Line by line, check the data for the string "calculator" and state how many lines have it, nothing more.

Object transformation records:

_ _ _ _ _ _ _

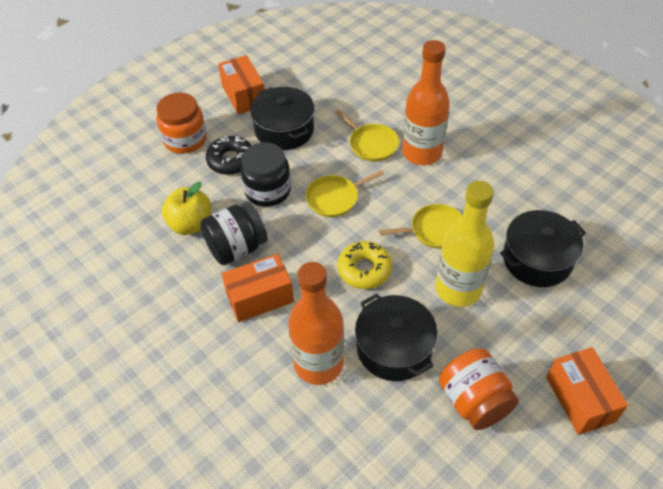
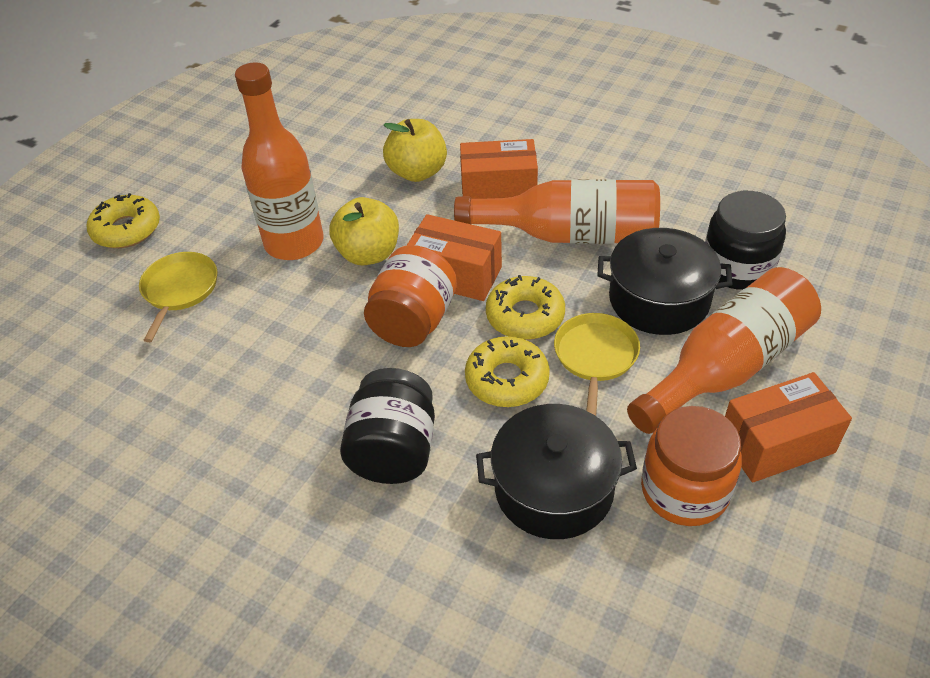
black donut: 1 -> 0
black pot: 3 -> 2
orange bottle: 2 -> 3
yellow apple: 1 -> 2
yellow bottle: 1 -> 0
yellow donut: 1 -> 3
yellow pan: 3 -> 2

_ _ _ _ _ _ _

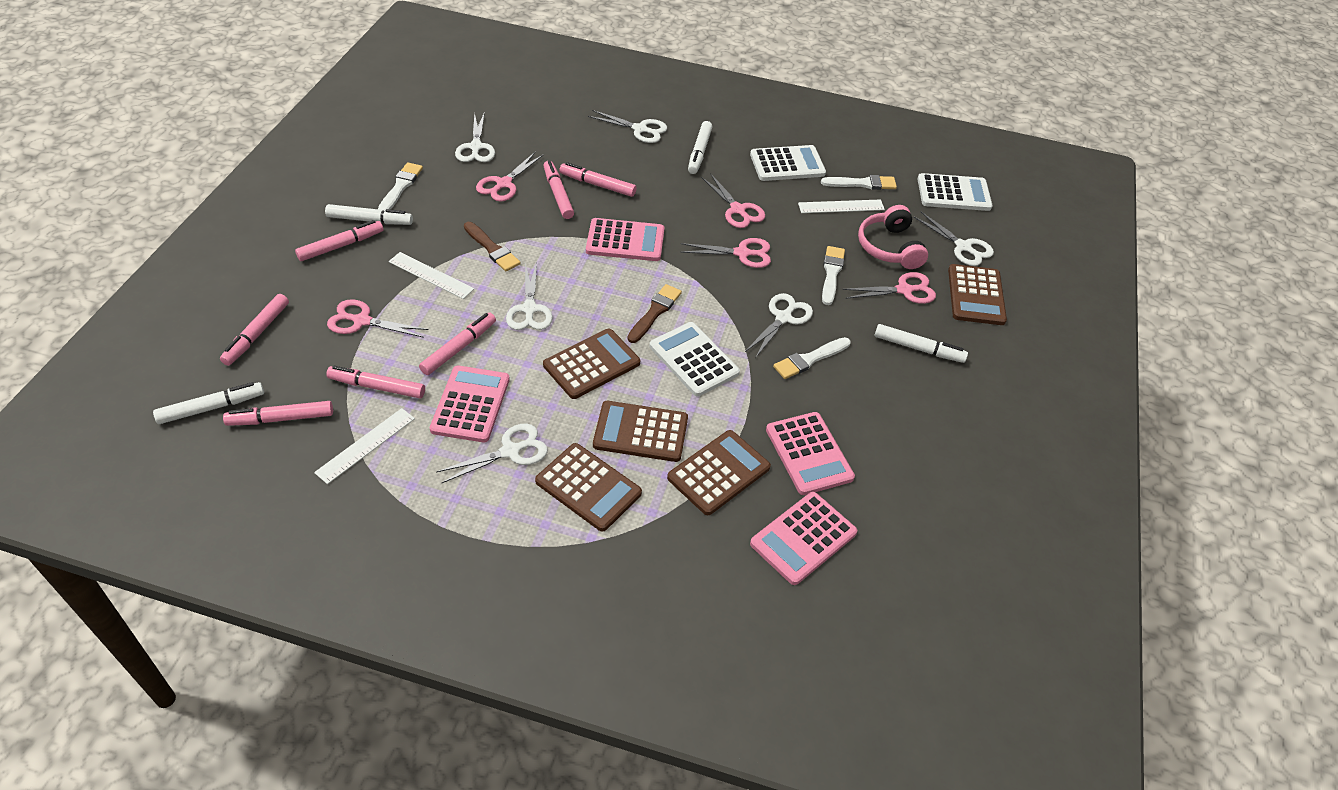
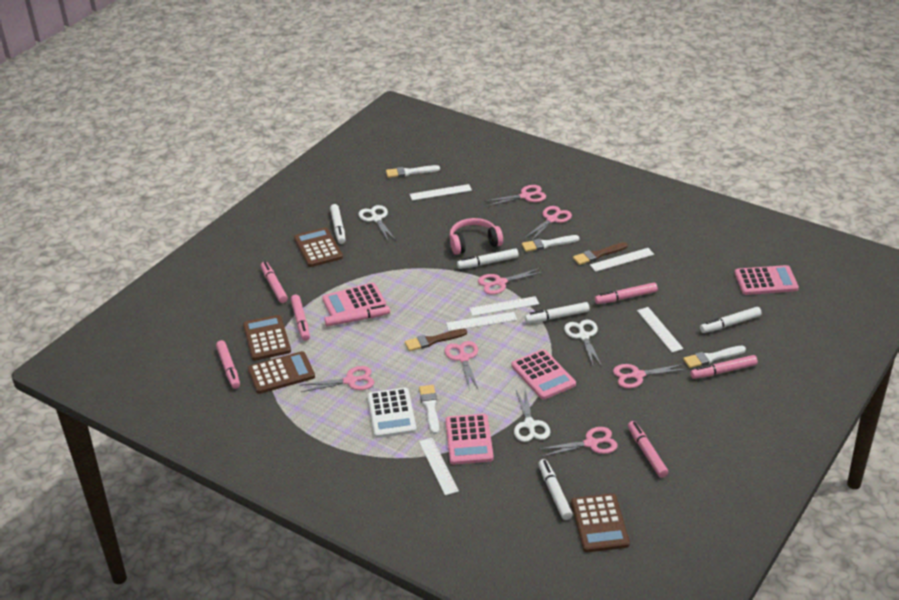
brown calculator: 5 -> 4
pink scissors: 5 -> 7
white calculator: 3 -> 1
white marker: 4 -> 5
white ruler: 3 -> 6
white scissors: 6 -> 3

_ _ _ _ _ _ _

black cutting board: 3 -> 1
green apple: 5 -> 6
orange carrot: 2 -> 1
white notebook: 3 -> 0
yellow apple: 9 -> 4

_ _ _ _ _ _ _

#### [Written response]
2